- DATASET EXTRACT:
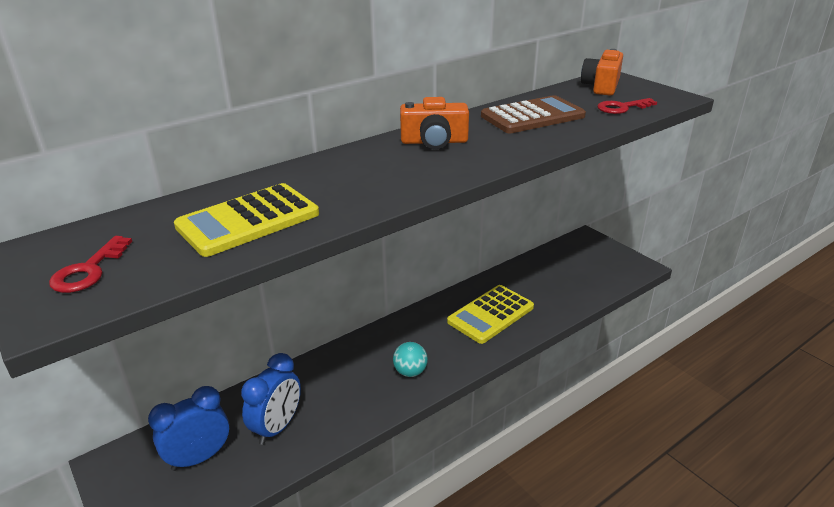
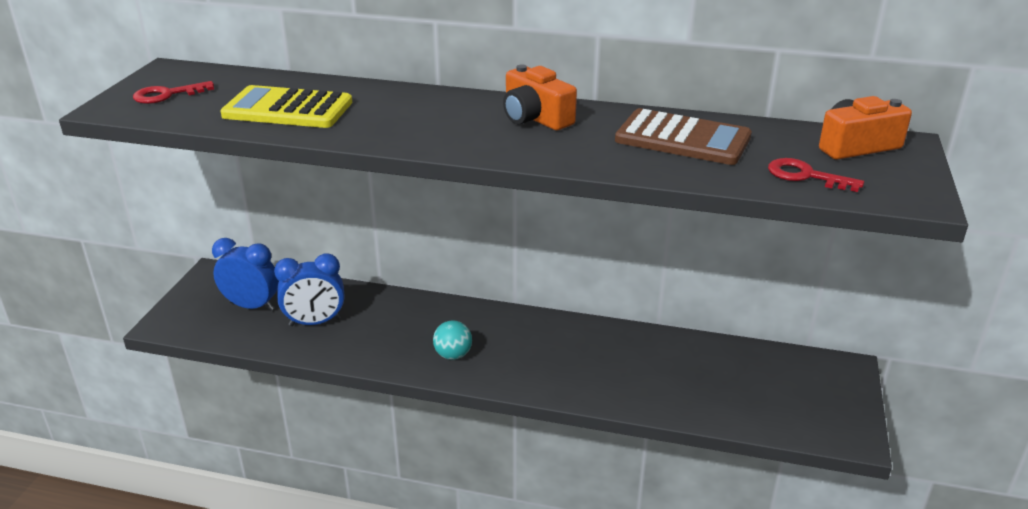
camera: 50 degrees right, 0 degrees up
(491, 314) = (597, 363): yellow calculator -> none

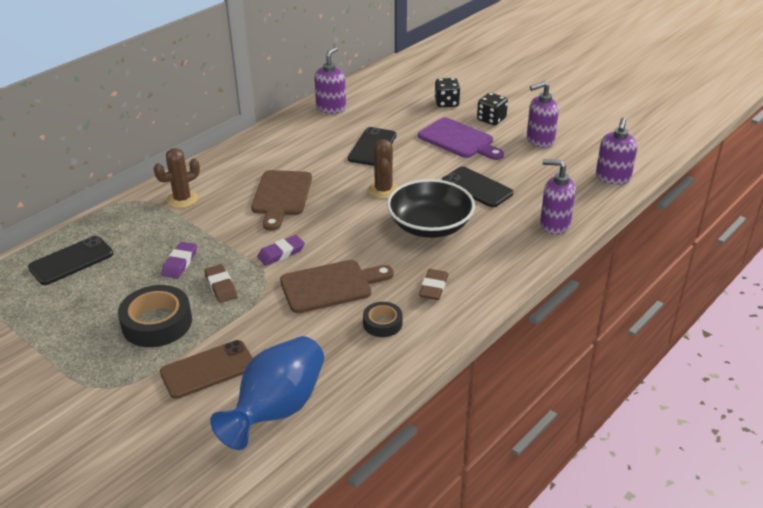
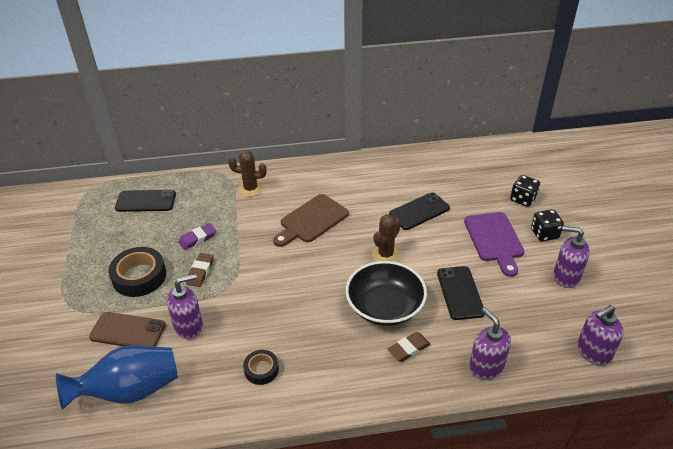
camera: 40 degrees right, 5 degrees up
(281, 253) = (262, 268): purple eraser -> none
(331, 108) = (426, 161): purple soap dispenser -> purple soap dispenser (189, 326)
(331, 286) = (263, 315): brown cutting board -> none
(433, 287) = (328, 363): brown eraser -> brown eraser (409, 349)

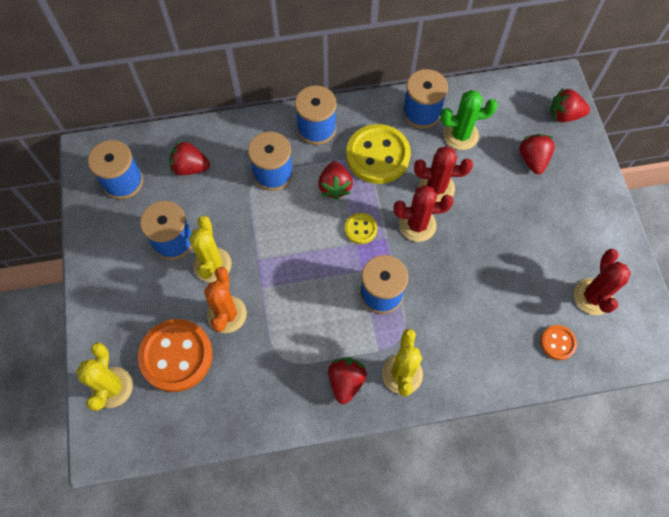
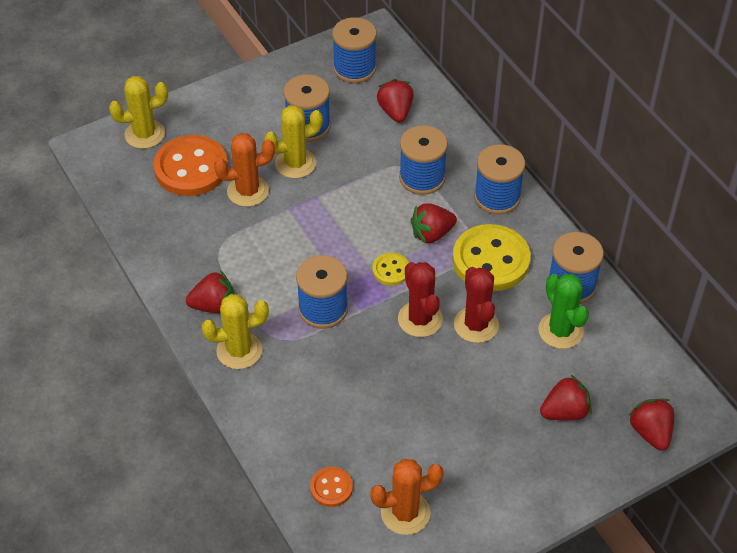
camera: 70 degrees right, 15 degrees down
(593, 297) = (405, 513): red cactus -> orange cactus

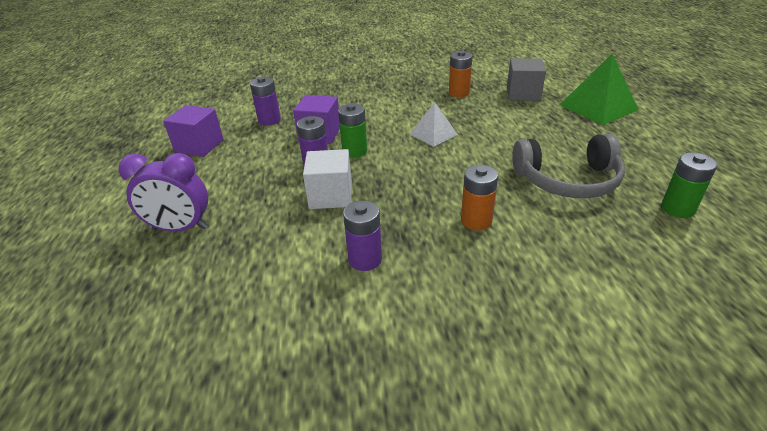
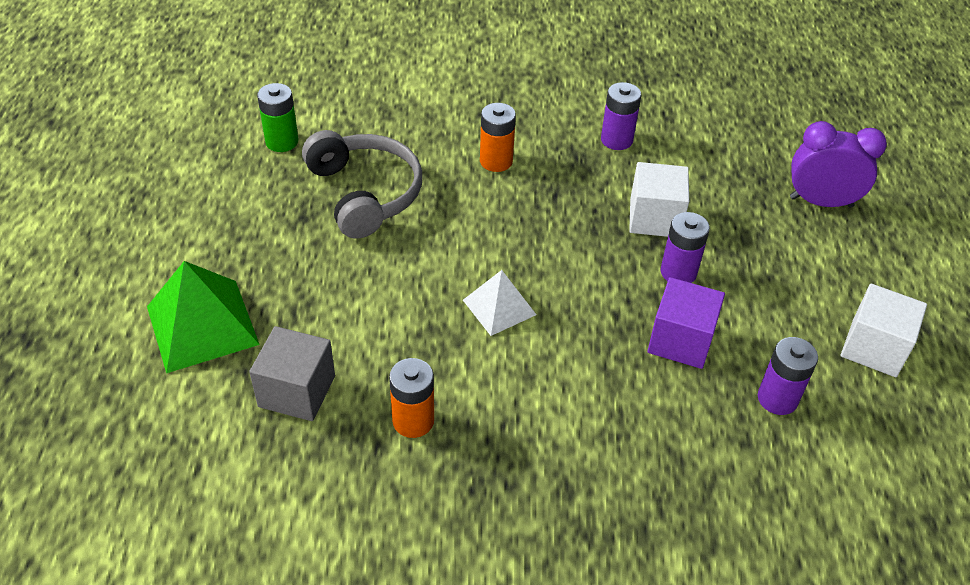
camera: 175 degrees left, 10 degrees up
(199, 146) = (874, 348): purple cube -> white cube
(354, 151) = (624, 291): green battery -> none
(568, 180) = (365, 193): grey headphones -> grey headphones turned 60 degrees clockwise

- TASK DIRECTIONS: Please repeat, exactly as written, only the lines from the line with "camera: 70 degrees right, 15 degrees down" to the end of the data, leaving out every picture.

- RESULT BELOW:
camera: 70 degrees right, 15 degrees down
(593, 297) = (405, 513): red cactus -> orange cactus

camera: 175 degrees left, 10 degrees up
(199, 146) = (874, 348): purple cube -> white cube
(354, 151) = (624, 291): green battery -> none
(568, 180) = (365, 193): grey headphones -> grey headphones turned 60 degrees clockwise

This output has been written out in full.